[Task item]
Take each line below that has "brown" and copy it.

[Working data]
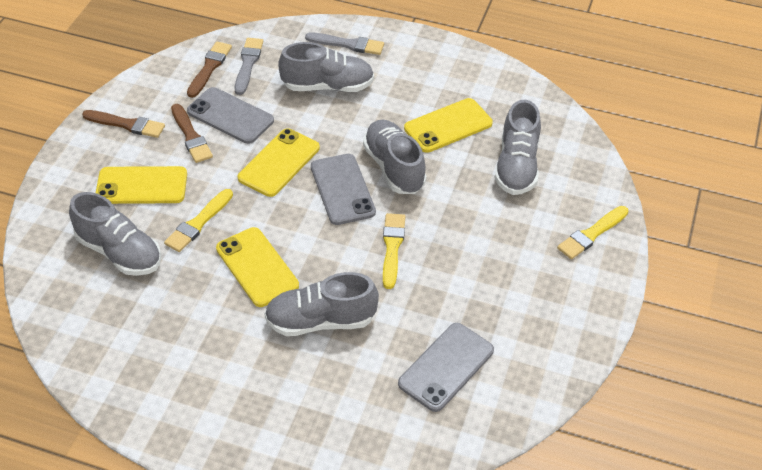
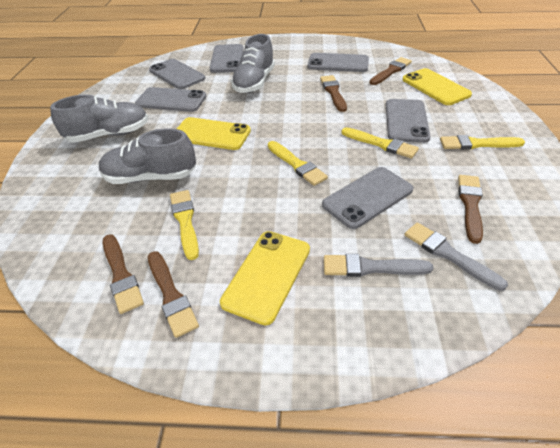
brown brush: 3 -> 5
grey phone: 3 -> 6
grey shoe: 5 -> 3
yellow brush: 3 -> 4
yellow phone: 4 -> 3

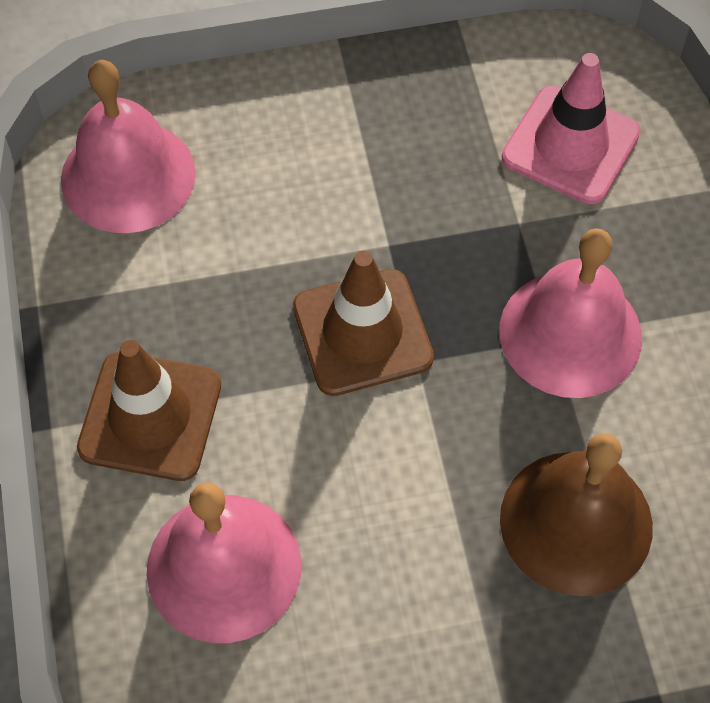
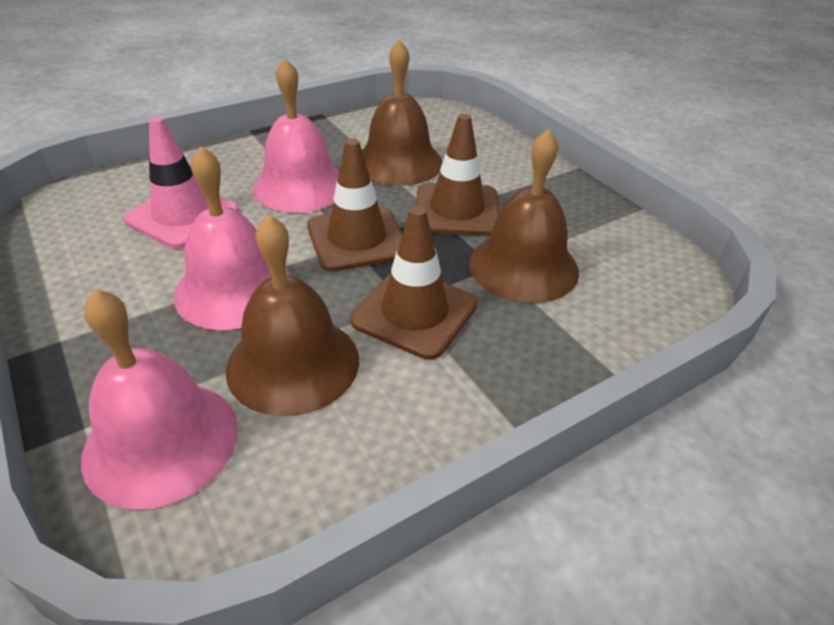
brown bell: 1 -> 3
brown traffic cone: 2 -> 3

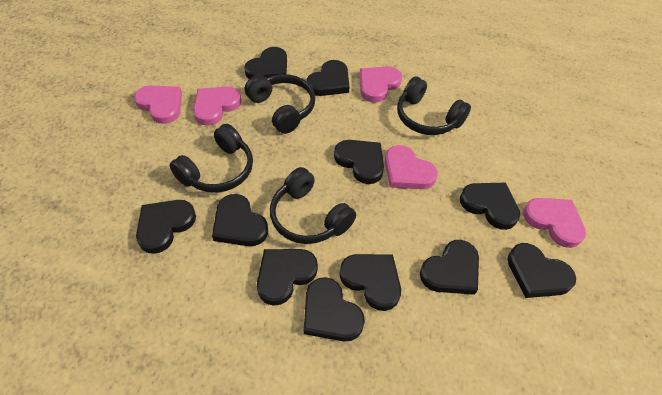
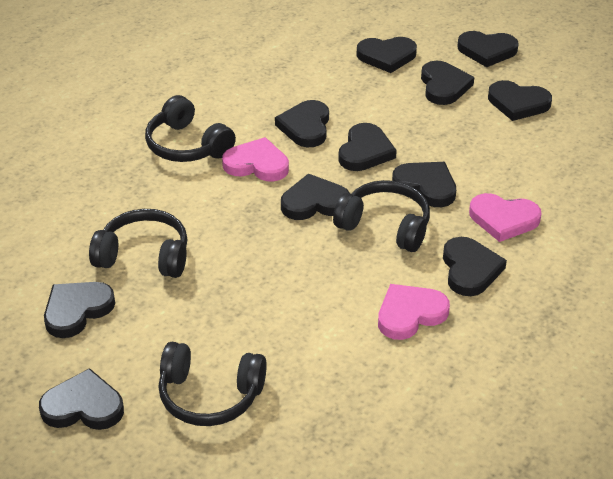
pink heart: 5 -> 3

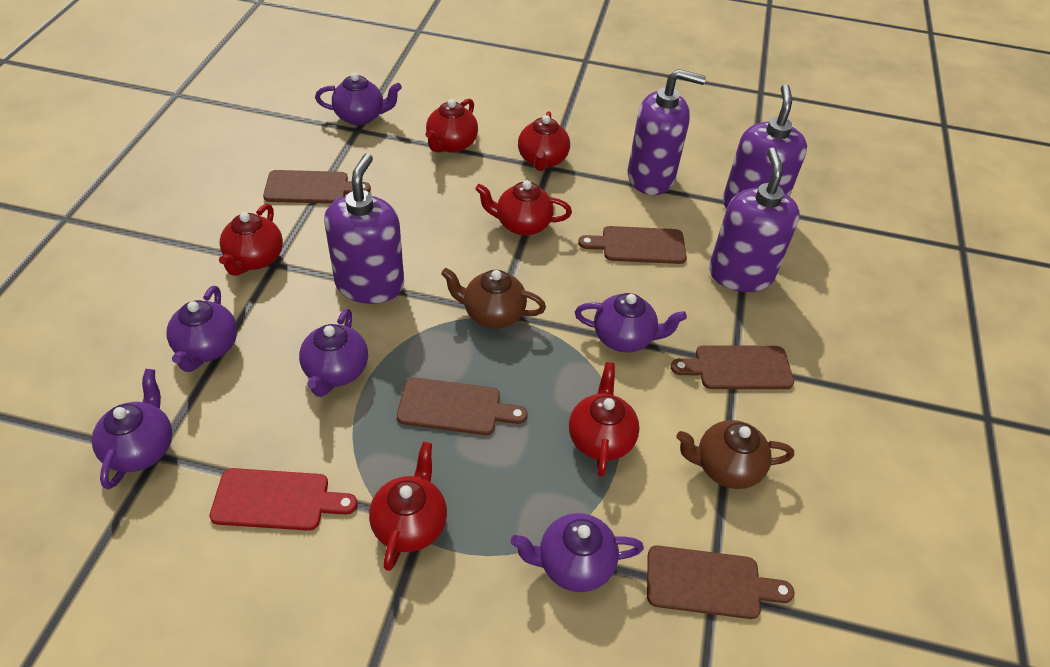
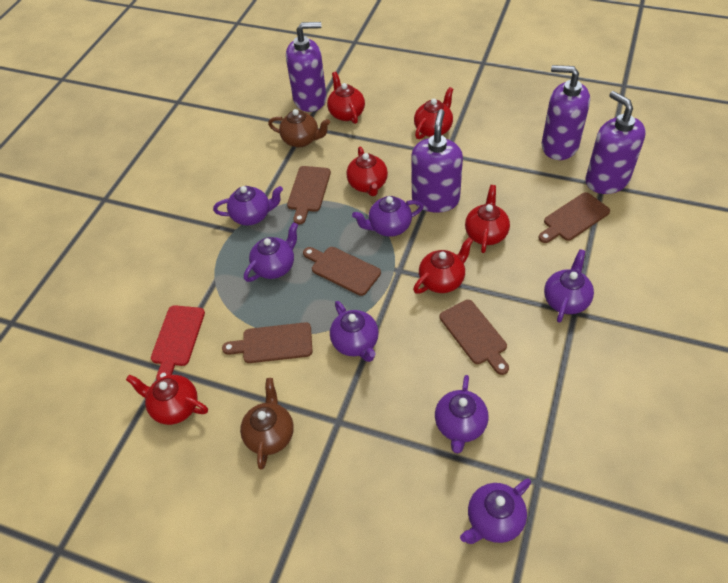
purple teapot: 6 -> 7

* * *

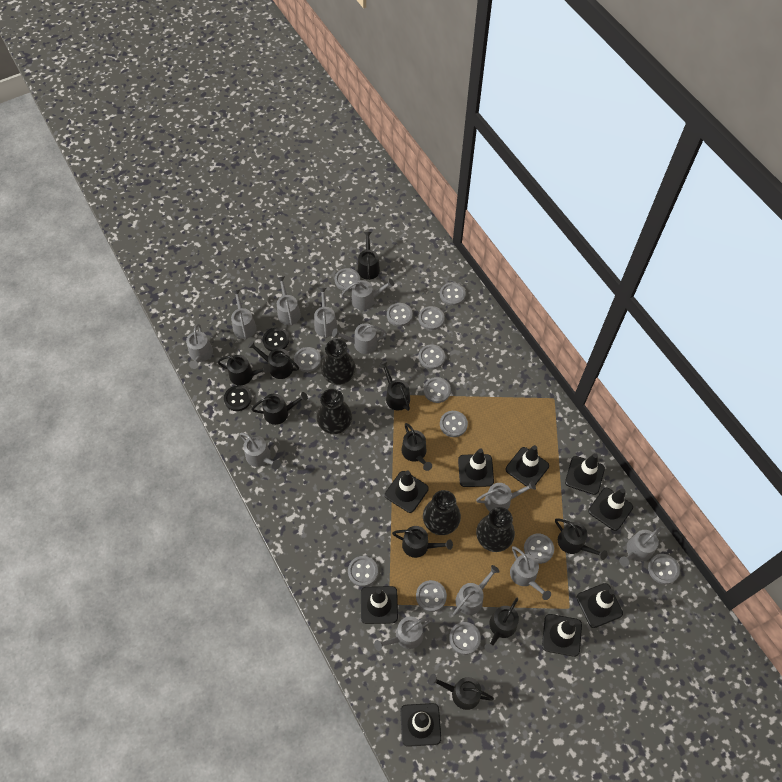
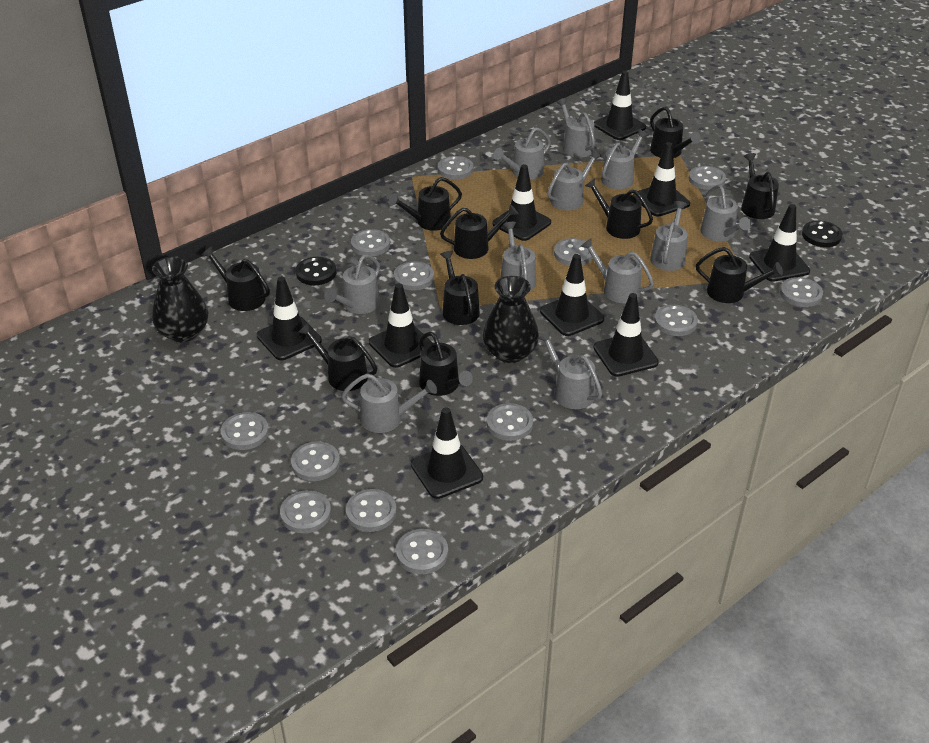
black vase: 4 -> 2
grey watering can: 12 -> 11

* * *

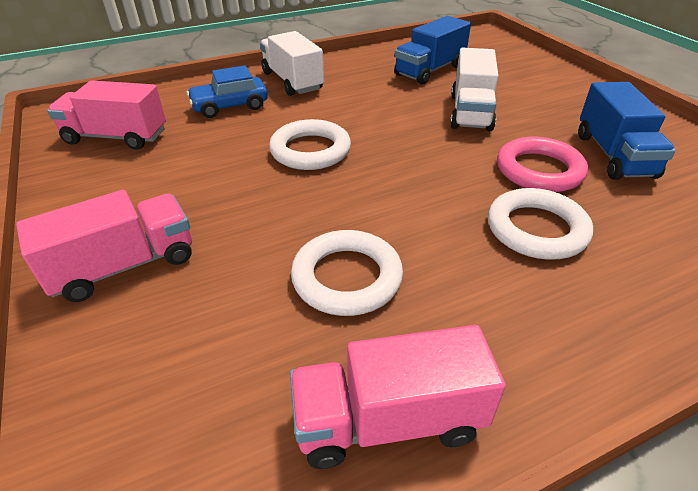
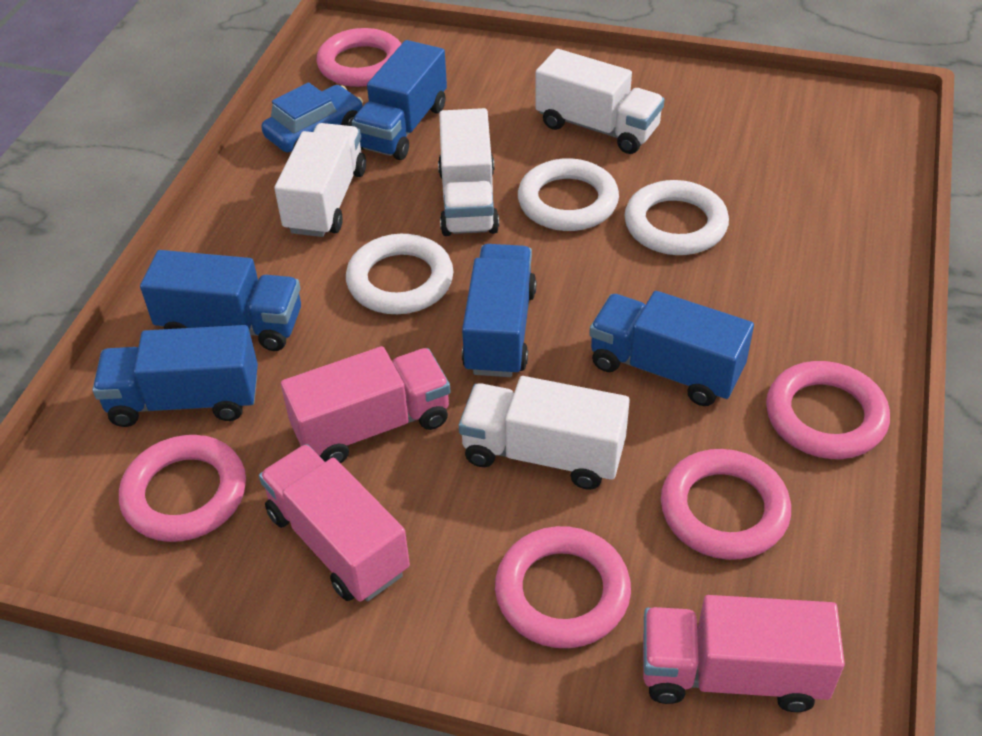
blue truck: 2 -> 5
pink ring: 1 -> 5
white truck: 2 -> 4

[Task output]
brown brush: 3 -> 5
brown bell: 1 -> 3
brown traffic cone: 2 -> 3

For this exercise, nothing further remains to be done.